◆ PROBLEM TO SOLVE: Give the lines from the one containing "This is a 0.2" through the end of the records, both included, as a Markdown table with the columns Row and Line, leaving out any blank lines.

◆ DATA SHOWN:
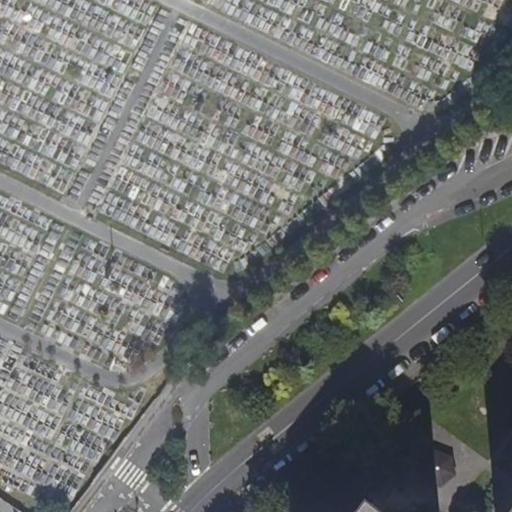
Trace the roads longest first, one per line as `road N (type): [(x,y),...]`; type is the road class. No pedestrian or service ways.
road 1 (unclassified): [(511,172),(407,222),(202,384),(197,501)]
road 2 (secondary): [(197,501),(511,249)]
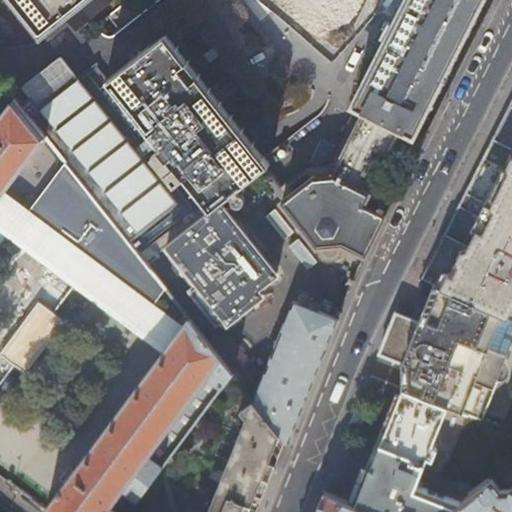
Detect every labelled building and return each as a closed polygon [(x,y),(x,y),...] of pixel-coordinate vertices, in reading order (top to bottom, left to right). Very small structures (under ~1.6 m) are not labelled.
[(7,0),(39,40),(90,0),(7,0)] [(406,0),(353,106),(365,112),(333,175),(315,176),(289,196),(266,166),(270,163),(166,31),(108,77),(162,146),(153,153),(176,182),(185,175),(211,209),(166,244),(196,283),(190,288),(215,321),(222,316),(227,321),(262,294),(258,288),(278,273),(244,231),(283,201),(318,246),(320,246),(321,246),(321,248),(340,247),(340,244),(342,244),(366,256),(386,216),(363,205),(401,130),(413,136),(481,0),(406,0)] [(291,0),(329,34),(360,0),(291,0)] [(34,119),(58,100),(50,90),(30,93),(20,101),(34,119)] [(0,193),(45,133),(39,126),(34,119),(20,101),(16,96),(0,117),(0,193)] [(482,207),(511,147),(511,99),(507,109),(486,150),(464,195),(438,247),(422,277),(435,283),(455,243),(460,246),(469,228),(471,229),(482,207)] [(39,126),(45,133),(47,136),(77,113),(69,102),(39,126)] [(21,231),(65,173),(69,176),(72,172),(68,170),(71,166),(68,162),(47,136),(45,133),(0,193),(0,227),(164,352),(190,317),(172,294),(164,284),(143,312),(124,297),(122,298),(121,299),(120,299),(118,298),(116,297),(116,296),(116,294),(116,292),(106,284),(101,290),(70,267),(75,259),(65,252),(59,260),(40,245),(38,245),(37,246),(36,245),(34,245),(33,244),(33,243),(32,241),(33,240),(21,231)] [(511,147),(482,207),(511,221),(511,147)] [(117,225),(102,205),(71,166),(68,170),(72,172),(69,176),(65,173),(21,231),(33,240),(40,245),(59,260),(65,252),(75,259),(70,267),(101,290),(106,284),(116,292),(124,297),(143,312),(164,284),(117,225)] [(511,221),(482,207),(471,229),(469,228),(460,246),(455,243),(435,283),(511,317),(511,221)] [(478,418),(499,367),(498,367),(511,335),(511,317),(435,283),(422,315),(421,316),(422,316),(421,317),(420,322),(395,312),(387,332),(379,353),(405,365),(406,363),(407,364),(402,388),(447,405),(478,418)] [(67,320),(39,299),(37,302),(34,299),(0,345),(0,360),(24,378),(26,375),(29,377),(67,325),(65,323),(67,320)] [(210,343),(233,371),(251,394),(254,398),(255,399),(268,416),(284,436),(286,439),(287,440),(290,444),(340,318),(295,300),(264,376),(232,337),(219,335),(210,343)] [(140,496),(233,371),(210,343),(190,317),(164,352),(46,511),(125,511),(113,502),(126,485),(140,496)] [(432,447),(447,405),(402,388),(385,433),(357,503),(357,504),(375,511),(446,511),(460,502),(417,485),(428,457),(433,459),(436,448),(432,447)] [(258,511),(287,440),(286,439),(284,436),(268,416),(255,399),(254,398),(240,410),(247,418),(210,511),(258,511)] [(511,511),(511,485),(510,487),(498,488),(491,478),(460,502),(446,511),(375,511),(357,504),(324,492),(316,511),(511,511)]
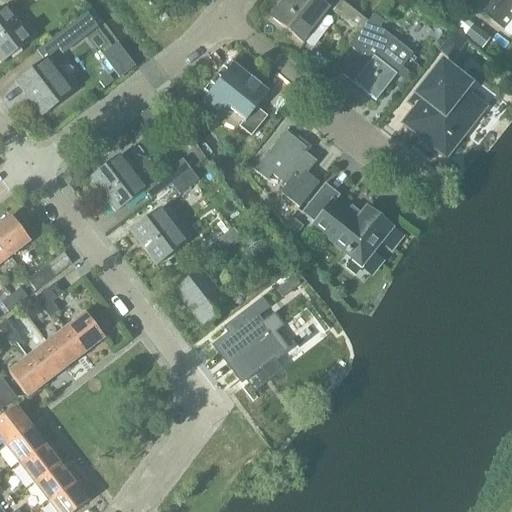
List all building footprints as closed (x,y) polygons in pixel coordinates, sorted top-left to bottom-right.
[(330,9),(321,2),(318,0),(283,0),(270,18),(271,19),(302,44),(329,10),(330,9)] [(329,10),(358,33),(367,22),(339,0),(322,0),(321,2),(330,9),(329,10)] [(511,0),(491,0),(480,14),(502,31),(511,18),(511,0)] [(0,9),(0,63),(0,64),(36,36),(26,23),(21,28),(4,6),(0,9)] [(367,22),(358,33),(348,46),(358,54),(342,75),(375,101),(412,54),(378,28),(383,22),(373,14),(367,22)] [(51,39),(59,49),(81,32),(73,22),(51,39)] [(463,36),(480,49),(489,39),(471,25),(463,36)] [(438,51),(450,61),(466,41),(453,31),(438,51)] [(119,77),(135,65),(117,41),(101,53),(119,77)] [(16,78),(43,59),(37,51),(10,70),(16,78)] [(15,83),(41,117),(76,89),(67,76),(61,81),(45,60),(15,83)] [(196,108),(206,116),(213,122),(221,113),(250,137),(266,117),(255,108),(268,92),(232,64),(217,82),(196,108)] [(404,123),(431,145),(432,145),(444,155),(450,148),(450,149),(463,132),(464,133),(465,132),(482,110),(483,109),(461,92),(467,85),(441,64),(416,95),(423,100),(417,107),(404,123)] [(271,175),(285,186),(279,193),(298,208),(318,183),(306,174),(316,162),(305,153),(310,148),(297,138),(295,140),(285,132),(253,171),(266,181),(271,175)] [(115,213),(143,191),(150,185),(140,172),(135,177),(118,156),(88,179),(115,213)] [(190,171),(181,160),(150,185),(143,191),(150,200),(170,185),(171,185),(190,171)] [(190,171),(171,185),(179,195),(198,181),(190,171)] [(301,213),(314,224),(311,227),(352,259),(350,261),(360,269),(373,253),(372,252),(378,243),(380,244),(393,228),(377,215),(376,217),(365,208),(355,221),(346,214),(333,203),(339,196),(324,184),(301,213)] [(129,232),(155,266),(191,239),(181,225),(175,230),(159,209),(129,232)] [(10,217),(0,224),(0,244),(10,257),(29,242),(10,217)] [(287,226),(296,233),(301,227),(292,219),(287,226)] [(204,250),(212,261),(241,240),(232,229),(204,250)] [(0,244),(0,264),(10,257),(0,244)] [(27,281),(35,291),(55,276),(46,266),(27,281)] [(174,290),(201,326),(227,307),(199,271),(174,290)] [(54,283),(43,292),(51,303),(62,294),(54,283)] [(19,289),(9,296),(16,305),(26,298),(19,289)] [(51,303),(43,292),(34,299),(48,318),(58,311),(51,303)] [(16,305),(9,296),(0,303),(7,312),(16,305)] [(217,347),(242,379),(249,373),(250,375),(253,372),(252,371),(269,358),(271,360),(284,351),(270,333),(265,337),(252,321),(268,309),(260,299),(227,324),(235,334),(230,338),(229,337),(217,347)] [(84,314),(65,328),(84,354),(103,339),(84,314)] [(0,324),(0,332),(3,337),(13,330),(5,320),(0,324)] [(65,328),(45,343),(65,368),(84,354),(65,328)] [(13,330),(3,337),(11,347),(20,339),(13,330)] [(45,343),(26,358),(45,383),(65,368),(45,343)] [(45,383),(26,358),(7,373),(26,398),(45,383)] [(8,389),(0,394),(0,409),(15,398),(8,389)] [(0,417),(0,440),(3,445),(29,426),(14,407),(0,417)] [(3,445),(18,464),(43,445),(29,426),(3,445)] [(18,464),(32,484),(58,464),(43,445),(18,464)] [(32,484),(47,503),(72,484),(58,464),(32,484)] [(72,484),(47,503),(54,511),(74,511),(87,503),(72,484)]
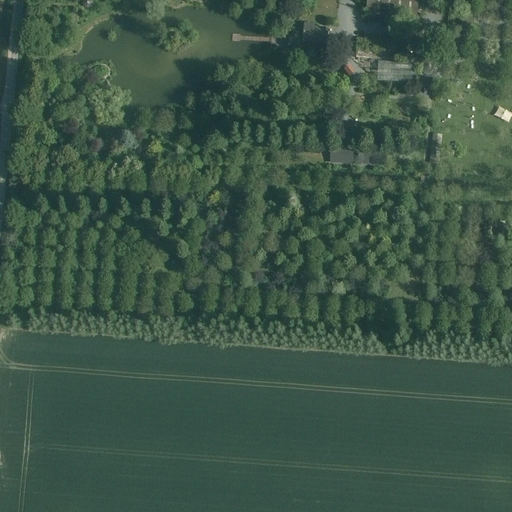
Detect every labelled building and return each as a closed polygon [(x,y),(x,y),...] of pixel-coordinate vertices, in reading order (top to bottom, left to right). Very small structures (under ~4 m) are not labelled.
[(417,23),(418,0),(367,0),(367,20),(417,23)] [(465,7),(462,32),(476,33),(478,8),(465,7)] [(289,38),(289,47),(293,48),(293,50),(304,50),(305,43),(328,44),(328,40),(328,30),(315,29),(315,25),(305,25),(305,30),(294,30),(294,38),(289,38)] [(415,65),(379,63),(378,82),(414,83),(415,65)] [(330,148),(329,163),(355,164),(356,165),(357,165),(358,165),(359,165),(360,165),(361,165),(362,165),(363,165),(363,164),(386,165),(387,150),(330,148)]
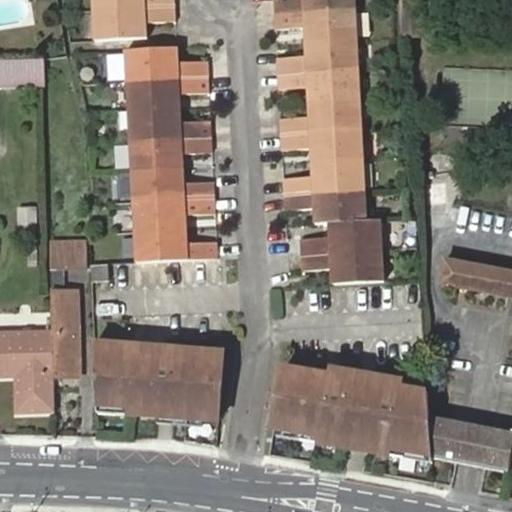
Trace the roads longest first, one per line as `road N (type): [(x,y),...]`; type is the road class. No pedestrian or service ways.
road 1 (residential): [(240,494),(259,363),(246,2)]
road 2 (tertiary): [(240,494),(0,480)]
road 3 (tertiary): [(366,511),(240,494)]
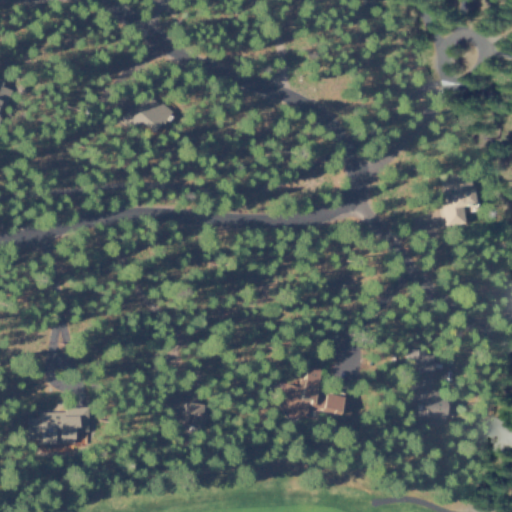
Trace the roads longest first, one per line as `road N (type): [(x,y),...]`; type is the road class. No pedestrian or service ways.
road 1 (residential): [(0,239),(120,215),(312,218),(349,200)]
road 2 (residential): [(349,200),(353,165),(308,109),(202,68),(92,0)]
road 3 (residential): [(356,180),(479,69),(474,43),(446,44),(438,62),(445,96)]
road 4 (residential): [(349,200),(434,305),(511,355)]
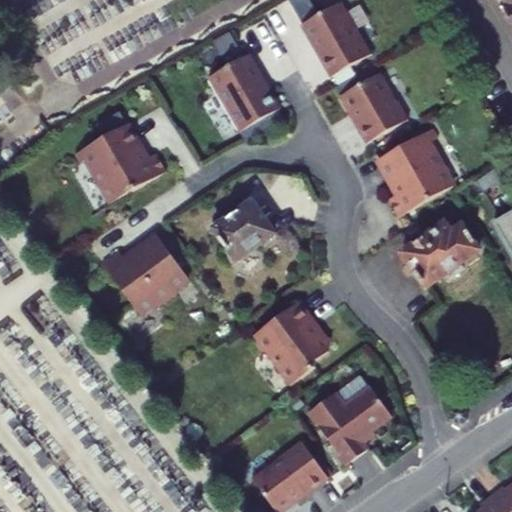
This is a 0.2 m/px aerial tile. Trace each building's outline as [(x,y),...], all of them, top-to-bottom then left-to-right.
[(511,0),(495,0),(486,5),(500,30),(511,22),(511,0)] [(312,64),(325,87),(365,64),(335,12),(297,33),(314,64),(312,64)] [(511,22),(500,30),(511,51),(511,22)] [(232,30),(218,40),(226,53),(241,43),(232,30)] [(244,63),(202,86),(233,141),(274,118),(244,63)] [(383,73),(343,96),(371,143),(411,120),(383,73)] [(70,159),(75,168),(82,164),(106,208),(161,177),(151,159),(142,164),(123,130),(70,159)] [(429,133),(380,160),(393,183),(398,181),(404,192),(399,194),(391,199),(401,218),(456,187),(440,158),(442,156),(434,142),(429,133)] [(511,209),(491,221),(511,257),(511,209)] [(247,213),(211,238),(234,270),(270,245),(247,213)] [(453,234),(446,225),(405,254),(420,275),(416,278),(422,286),(425,284),(429,288),(447,275),(451,281),(465,271),(461,266),(478,253),(473,245),(477,242),(471,233),(467,236),(461,228),(453,234)] [(125,249),(108,261),(145,312),(159,302),(162,306),(183,291),(180,287),(194,277),(177,254),(185,248),(175,233),(166,239),(163,234),(141,250),(144,254),(134,261),(131,257),(125,249)] [(141,250),(131,257),(134,261),(144,254),(141,250)] [(297,304),(252,337),(256,341),(254,347),(259,353),(265,353),(289,387),(314,369),(315,362),(327,353),(329,339),(322,338),(315,337),(306,324),(310,322),(297,304)] [(310,412),(349,463),(370,447),(362,437),(393,413),(371,384),(346,404),(336,392),(310,412)] [(470,404),(463,409),(462,418),(470,421),(477,417),(478,408),(470,404)] [(256,482),(279,511),(283,511),(308,493),(310,494),(331,477),(303,440),(281,458),(283,461),(256,482)] [(500,499),(488,509),(490,511),(511,511),(511,494),(503,502),(500,499)]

◆ CORRECT RESULT:
| Row | Line |
|---|---|
| 1 | This is a 0.2 m/px aerial tile. Trace each building's outline as [(x,y),...], all of them, top-to-bottom then left-to-right. |
| 2 | [(511,0),(495,0),(486,5),(500,30),(511,22),(511,0)] [(312,64),(325,87),(365,64),(335,12),(297,33),(314,64),(312,64)] [(511,22),(500,30),(511,51),(511,22)] [(232,30),(218,40),(226,53),(241,43),(232,30)] [(244,63),(202,86),(233,141),(274,118),(244,63)] [(383,73),(343,96),(371,143),(411,120),(383,73)] [(70,159),(75,168),(82,164),(106,208),(161,177),(151,159),(142,164),(123,130),(70,159)] [(429,133),(380,160),(393,183),(398,181),(404,192),(399,194),(391,199),(401,218),(456,187),(440,158),(442,156),(434,142),(429,133)] [(511,209),(491,221),(511,257),(511,209)] [(247,213),(211,238),(234,270),(270,245),(247,213)] [(453,234),(446,225),(405,254),(420,275),(416,278),(422,286),(425,284),(429,288),(447,275),(451,281),(465,271),(461,266),(478,253),(473,245),(477,242),(471,233),(467,236),(461,228),(453,234)] [(125,249),(108,261),(145,312),(159,302),(162,306),(183,291),(180,287),(194,277),(177,254),(185,248),(175,233),(166,239),(163,234),(141,250),(144,254),(134,261),(131,257),(125,249)] [(141,250),(131,257),(134,261),(144,254),(141,250)] [(297,304),(252,337),(256,341),(254,347),(259,353),(265,353),(289,387),(314,369),(315,362),(327,353),(329,339),(322,338),(315,337),(306,324),(310,322),(297,304)] [(310,412),(349,463),(370,447),(362,437),(393,413),(371,384),(346,404),(336,392),(310,412)] [(470,404),(463,409),(462,418),(470,421),(477,417),(478,408),(470,404)] [(256,482),(279,511),(283,511),(308,493),(310,494),(331,477),(303,440),(281,458),(283,461),(256,482)] [(500,499),(488,509),(490,511),(511,511),(511,494),(503,502),(500,499)] |